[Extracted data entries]
──────────────────────────────
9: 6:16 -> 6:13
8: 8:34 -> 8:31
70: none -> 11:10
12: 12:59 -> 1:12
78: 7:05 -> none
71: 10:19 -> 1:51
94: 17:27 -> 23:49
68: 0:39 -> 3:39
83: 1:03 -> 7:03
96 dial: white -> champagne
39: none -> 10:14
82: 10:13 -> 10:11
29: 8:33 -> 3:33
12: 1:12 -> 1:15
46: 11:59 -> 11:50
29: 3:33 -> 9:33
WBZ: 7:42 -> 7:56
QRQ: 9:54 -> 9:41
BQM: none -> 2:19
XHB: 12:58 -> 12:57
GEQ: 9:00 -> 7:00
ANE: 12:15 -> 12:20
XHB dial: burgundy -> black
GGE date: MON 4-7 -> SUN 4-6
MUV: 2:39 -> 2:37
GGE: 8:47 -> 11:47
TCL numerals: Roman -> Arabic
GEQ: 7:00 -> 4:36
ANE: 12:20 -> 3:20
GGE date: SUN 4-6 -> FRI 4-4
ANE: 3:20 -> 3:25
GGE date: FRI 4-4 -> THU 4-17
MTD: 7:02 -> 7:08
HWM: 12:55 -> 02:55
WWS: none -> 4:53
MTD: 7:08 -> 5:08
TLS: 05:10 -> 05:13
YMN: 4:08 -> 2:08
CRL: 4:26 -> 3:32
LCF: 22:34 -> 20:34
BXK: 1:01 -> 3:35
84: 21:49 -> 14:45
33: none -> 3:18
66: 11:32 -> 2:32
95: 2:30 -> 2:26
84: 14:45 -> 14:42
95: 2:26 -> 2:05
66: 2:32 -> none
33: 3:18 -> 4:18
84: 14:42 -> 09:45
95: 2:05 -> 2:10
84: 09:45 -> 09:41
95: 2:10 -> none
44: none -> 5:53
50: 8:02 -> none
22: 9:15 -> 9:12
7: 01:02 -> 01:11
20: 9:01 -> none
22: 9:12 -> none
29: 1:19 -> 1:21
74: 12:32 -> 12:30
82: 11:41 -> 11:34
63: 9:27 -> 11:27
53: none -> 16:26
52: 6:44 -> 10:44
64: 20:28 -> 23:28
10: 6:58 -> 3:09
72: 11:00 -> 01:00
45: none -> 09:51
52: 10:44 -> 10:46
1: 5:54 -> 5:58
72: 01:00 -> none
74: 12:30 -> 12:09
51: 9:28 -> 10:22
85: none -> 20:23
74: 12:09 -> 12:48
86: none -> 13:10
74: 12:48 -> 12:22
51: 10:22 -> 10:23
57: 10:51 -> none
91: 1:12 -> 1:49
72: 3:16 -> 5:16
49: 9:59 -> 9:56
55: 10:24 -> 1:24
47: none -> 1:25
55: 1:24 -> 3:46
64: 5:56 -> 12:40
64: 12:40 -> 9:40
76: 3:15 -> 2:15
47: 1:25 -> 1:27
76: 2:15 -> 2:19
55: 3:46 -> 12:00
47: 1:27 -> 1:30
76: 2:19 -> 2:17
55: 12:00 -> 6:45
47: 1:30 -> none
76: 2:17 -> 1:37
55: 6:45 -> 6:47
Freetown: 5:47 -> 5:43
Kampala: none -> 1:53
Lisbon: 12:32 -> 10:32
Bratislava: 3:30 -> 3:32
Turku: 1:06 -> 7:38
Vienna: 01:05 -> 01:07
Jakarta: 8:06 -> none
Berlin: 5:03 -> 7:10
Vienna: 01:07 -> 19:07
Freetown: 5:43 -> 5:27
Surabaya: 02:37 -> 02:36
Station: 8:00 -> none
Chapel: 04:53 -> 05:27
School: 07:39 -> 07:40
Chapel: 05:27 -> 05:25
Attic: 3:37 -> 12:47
──────────────────────────────
**REQUIRED WORK**:
Update the rows above so that "Chapel" becomes "Library" wherever it appears, and leave every other part as it is.

**SOLUTION**:
9: 6:16 -> 6:13
8: 8:34 -> 8:31
70: none -> 11:10
12: 12:59 -> 1:12
78: 7:05 -> none
71: 10:19 -> 1:51
94: 17:27 -> 23:49
68: 0:39 -> 3:39
83: 1:03 -> 7:03
96 dial: white -> champagne
39: none -> 10:14
82: 10:13 -> 10:11
29: 8:33 -> 3:33
12: 1:12 -> 1:15
46: 11:59 -> 11:50
29: 3:33 -> 9:33
WBZ: 7:42 -> 7:56
QRQ: 9:54 -> 9:41
BQM: none -> 2:19
XHB: 12:58 -> 12:57
GEQ: 9:00 -> 7:00
ANE: 12:15 -> 12:20
XHB dial: burgundy -> black
GGE date: MON 4-7 -> SUN 4-6
MUV: 2:39 -> 2:37
GGE: 8:47 -> 11:47
TCL numerals: Roman -> Arabic
GEQ: 7:00 -> 4:36
ANE: 12:20 -> 3:20
GGE date: SUN 4-6 -> FRI 4-4
ANE: 3:20 -> 3:25
GGE date: FRI 4-4 -> THU 4-17
MTD: 7:02 -> 7:08
HWM: 12:55 -> 02:55
WWS: none -> 4:53
MTD: 7:08 -> 5:08
TLS: 05:10 -> 05:13
YMN: 4:08 -> 2:08
CRL: 4:26 -> 3:32
LCF: 22:34 -> 20:34
BXK: 1:01 -> 3:35
84: 21:49 -> 14:45
33: none -> 3:18
66: 11:32 -> 2:32
95: 2:30 -> 2:26
84: 14:45 -> 14:42
95: 2:26 -> 2:05
66: 2:32 -> none
33: 3:18 -> 4:18
84: 14:42 -> 09:45
95: 2:05 -> 2:10
84: 09:45 -> 09:41
95: 2:10 -> none
44: none -> 5:53
50: 8:02 -> none
22: 9:15 -> 9:12
7: 01:02 -> 01:11
20: 9:01 -> none
22: 9:12 -> none
29: 1:19 -> 1:21
74: 12:32 -> 12:30
82: 11:41 -> 11:34
63: 9:27 -> 11:27
53: none -> 16:26
52: 6:44 -> 10:44
64: 20:28 -> 23:28
10: 6:58 -> 3:09
72: 11:00 -> 01:00
45: none -> 09:51
52: 10:44 -> 10:46
1: 5:54 -> 5:58
72: 01:00 -> none
74: 12:30 -> 12:09
51: 9:28 -> 10:22
85: none -> 20:23
74: 12:09 -> 12:48
86: none -> 13:10
74: 12:48 -> 12:22
51: 10:22 -> 10:23
57: 10:51 -> none
91: 1:12 -> 1:49
72: 3:16 -> 5:16
49: 9:59 -> 9:56
55: 10:24 -> 1:24
47: none -> 1:25
55: 1:24 -> 3:46
64: 5:56 -> 12:40
64: 12:40 -> 9:40
76: 3:15 -> 2:15
47: 1:25 -> 1:27
76: 2:15 -> 2:19
55: 3:46 -> 12:00
47: 1:27 -> 1:30
76: 2:19 -> 2:17
55: 12:00 -> 6:45
47: 1:30 -> none
76: 2:17 -> 1:37
55: 6:45 -> 6:47
Freetown: 5:47 -> 5:43
Kampala: none -> 1:53
Lisbon: 12:32 -> 10:32
Bratislava: 3:30 -> 3:32
Turku: 1:06 -> 7:38
Vienna: 01:05 -> 01:07
Jakarta: 8:06 -> none
Berlin: 5:03 -> 7:10
Vienna: 01:07 -> 19:07
Freetown: 5:43 -> 5:27
Surabaya: 02:37 -> 02:36
Station: 8:00 -> none
Library: 04:53 -> 05:27
School: 07:39 -> 07:40
Library: 05:27 -> 05:25
Attic: 3:37 -> 12:47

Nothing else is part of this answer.